Directions:
First find the line with "(479, 155) = (403, 95): white" in the entries below, then set down exactly every line through the line with "camera: 150 degrees left, 0 degrees up", that line included.

Data for this task:
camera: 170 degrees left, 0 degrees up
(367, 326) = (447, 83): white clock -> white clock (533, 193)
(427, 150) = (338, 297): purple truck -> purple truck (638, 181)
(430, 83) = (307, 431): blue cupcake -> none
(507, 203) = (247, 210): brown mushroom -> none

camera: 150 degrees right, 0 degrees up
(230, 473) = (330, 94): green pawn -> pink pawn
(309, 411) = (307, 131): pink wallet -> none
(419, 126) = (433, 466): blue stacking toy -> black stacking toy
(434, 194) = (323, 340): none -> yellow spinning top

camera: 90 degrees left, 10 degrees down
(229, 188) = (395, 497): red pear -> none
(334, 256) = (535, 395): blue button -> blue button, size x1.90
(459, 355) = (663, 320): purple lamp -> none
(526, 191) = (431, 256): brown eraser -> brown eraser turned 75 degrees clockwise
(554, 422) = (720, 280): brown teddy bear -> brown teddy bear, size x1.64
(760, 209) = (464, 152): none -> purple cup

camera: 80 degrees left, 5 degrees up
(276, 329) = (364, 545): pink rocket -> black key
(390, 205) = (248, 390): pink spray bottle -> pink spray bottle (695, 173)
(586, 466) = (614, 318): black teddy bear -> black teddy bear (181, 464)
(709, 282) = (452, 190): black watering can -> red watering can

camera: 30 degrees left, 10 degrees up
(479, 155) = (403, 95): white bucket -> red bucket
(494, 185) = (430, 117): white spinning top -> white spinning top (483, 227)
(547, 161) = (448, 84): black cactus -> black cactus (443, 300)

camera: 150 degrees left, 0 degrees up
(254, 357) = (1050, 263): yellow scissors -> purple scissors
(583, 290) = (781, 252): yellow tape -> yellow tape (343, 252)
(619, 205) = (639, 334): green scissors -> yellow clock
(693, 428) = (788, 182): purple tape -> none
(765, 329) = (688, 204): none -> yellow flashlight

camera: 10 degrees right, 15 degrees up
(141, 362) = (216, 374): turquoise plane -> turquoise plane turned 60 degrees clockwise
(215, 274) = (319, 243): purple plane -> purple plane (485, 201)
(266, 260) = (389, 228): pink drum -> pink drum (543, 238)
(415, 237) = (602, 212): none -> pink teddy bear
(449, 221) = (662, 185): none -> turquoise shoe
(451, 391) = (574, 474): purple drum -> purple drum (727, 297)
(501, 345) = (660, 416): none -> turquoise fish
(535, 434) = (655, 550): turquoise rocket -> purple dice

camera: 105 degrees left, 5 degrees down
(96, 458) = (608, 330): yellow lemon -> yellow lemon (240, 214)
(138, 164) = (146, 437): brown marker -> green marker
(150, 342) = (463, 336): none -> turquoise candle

Exercise solution:
(479, 155) = (403, 95): white bucket -> red bucket
(494, 185) = (430, 117): white spinning top -> white spinning top (483, 227)
(547, 161) = (448, 84): black cactus -> black cactus (443, 300)

camera: 150 degrees left, 0 degrees up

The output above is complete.